'''

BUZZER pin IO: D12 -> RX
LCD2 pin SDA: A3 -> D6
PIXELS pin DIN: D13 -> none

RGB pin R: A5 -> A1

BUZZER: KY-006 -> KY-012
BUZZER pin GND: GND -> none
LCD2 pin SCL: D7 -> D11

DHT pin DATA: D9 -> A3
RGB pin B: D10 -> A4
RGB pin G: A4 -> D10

'''
'''

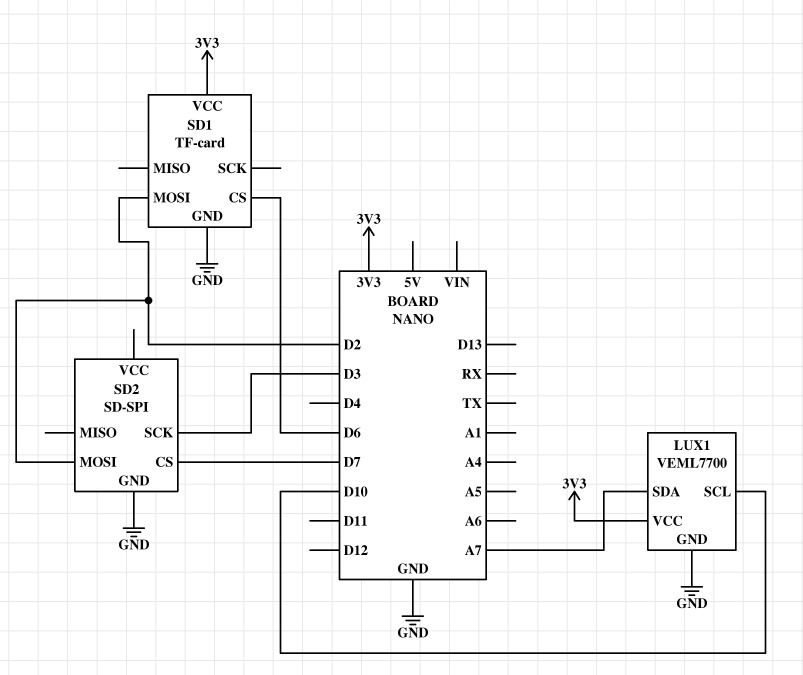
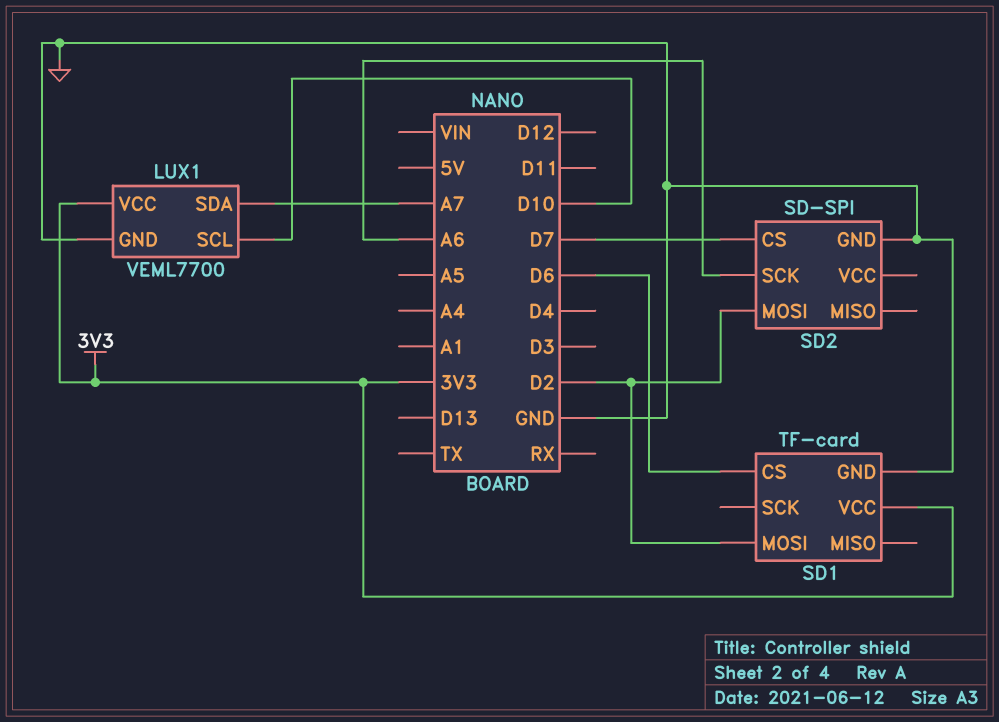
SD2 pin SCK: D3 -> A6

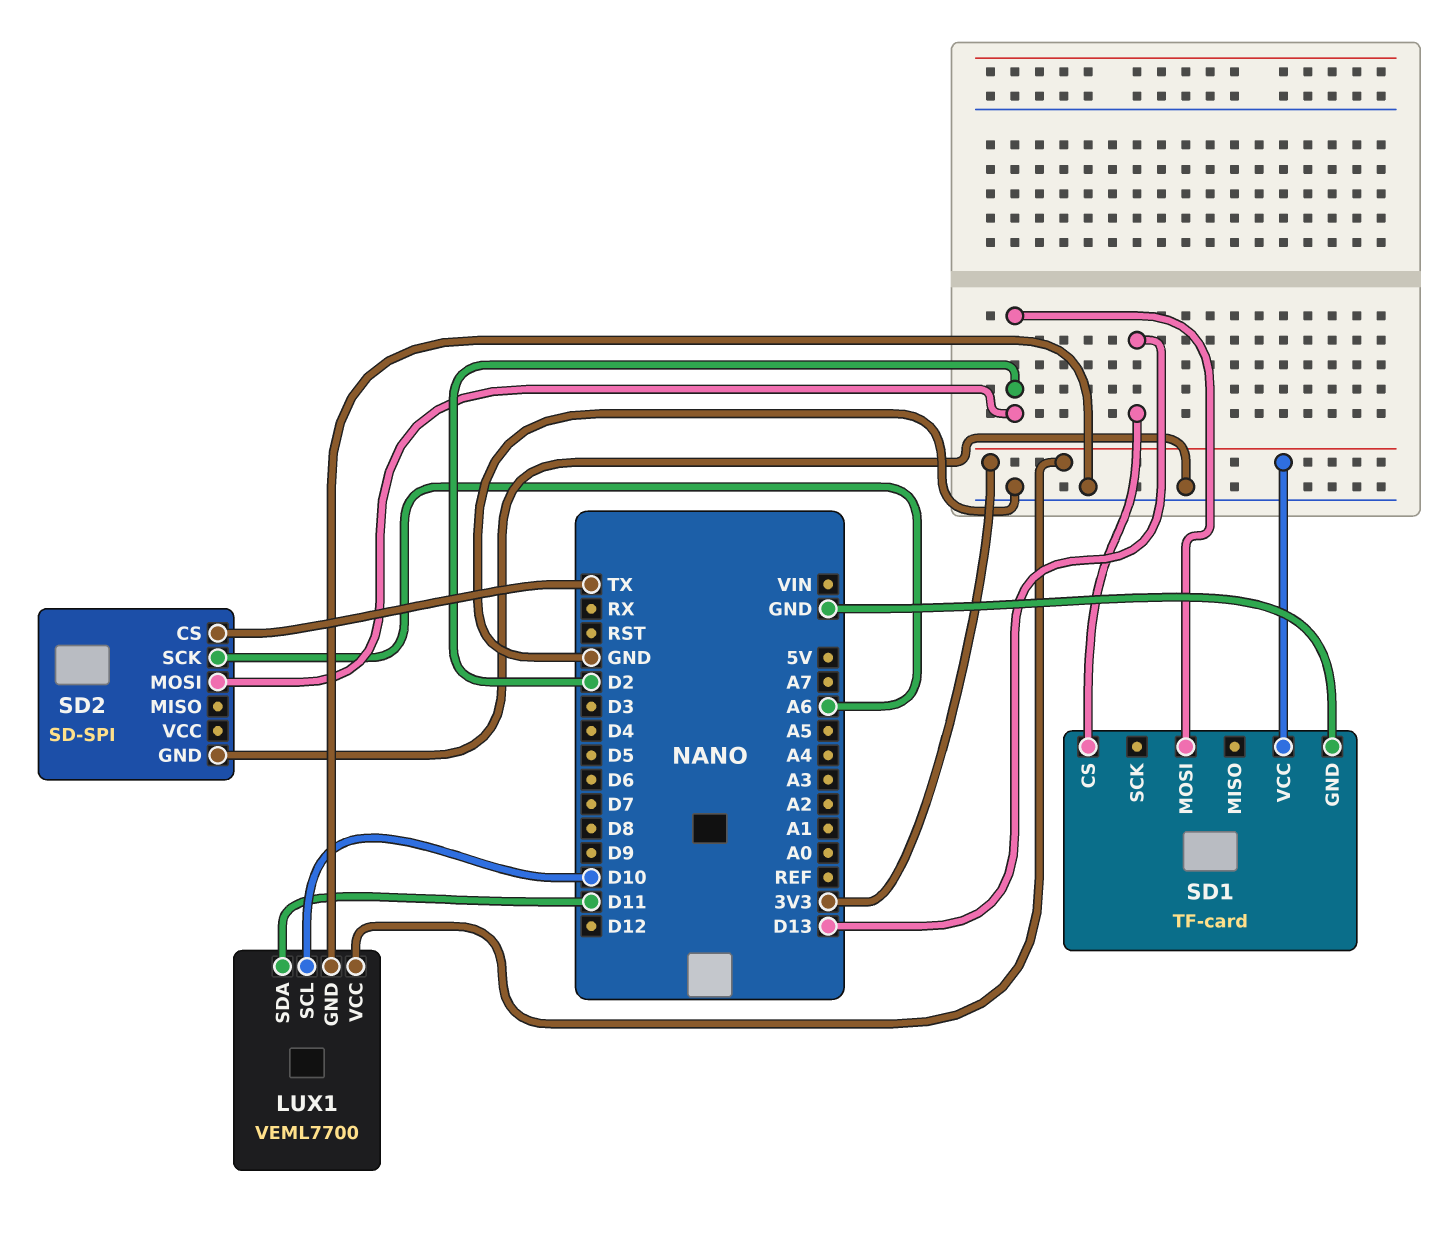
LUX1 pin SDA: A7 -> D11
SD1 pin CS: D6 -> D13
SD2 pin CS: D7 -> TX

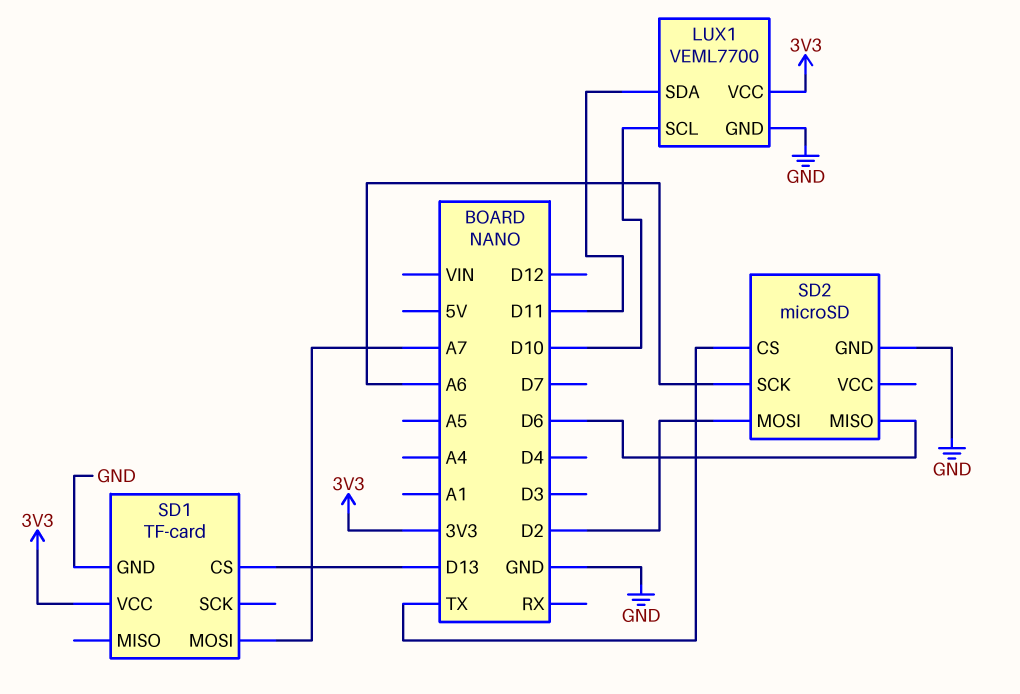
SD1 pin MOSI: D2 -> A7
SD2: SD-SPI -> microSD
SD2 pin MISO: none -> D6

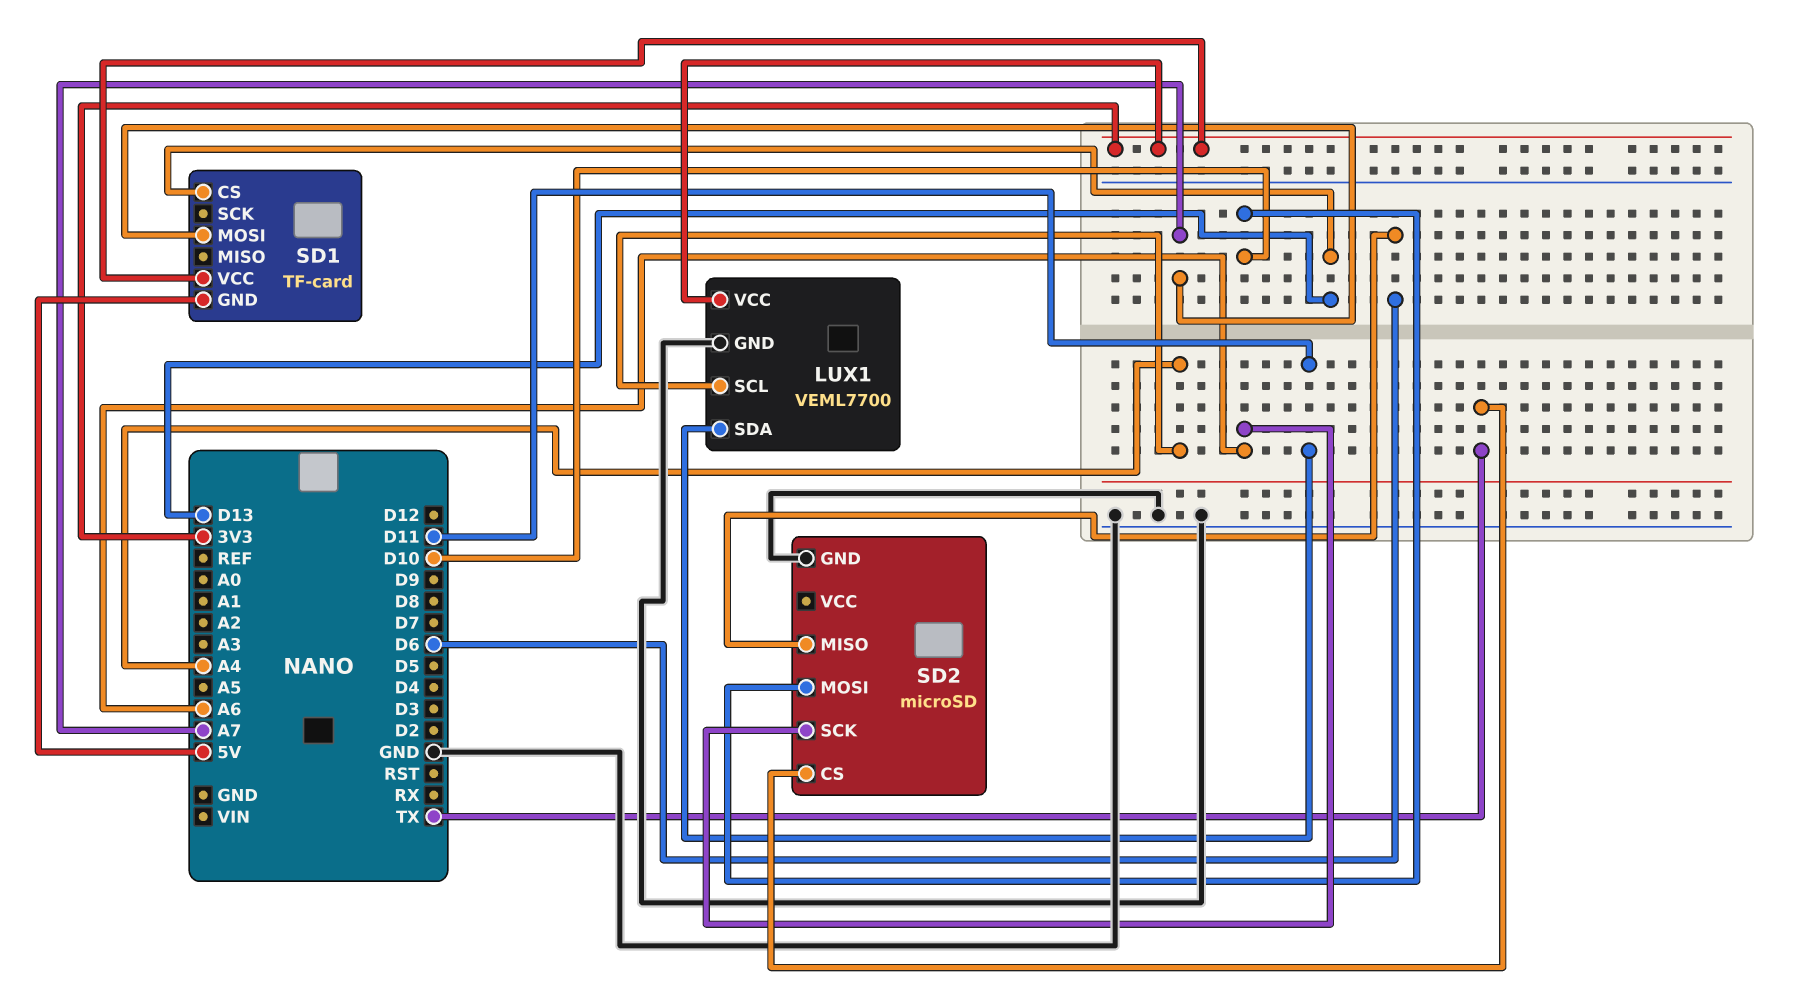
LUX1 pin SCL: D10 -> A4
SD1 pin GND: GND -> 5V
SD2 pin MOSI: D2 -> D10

'''

:: Prompt ::
I need every line of the material that includes "none", so please copy them out.

:: Finished task ::
PIXELS pin DIN: D13 -> none
BUZZER pin GND: GND -> none
SD2 pin MISO: none -> D6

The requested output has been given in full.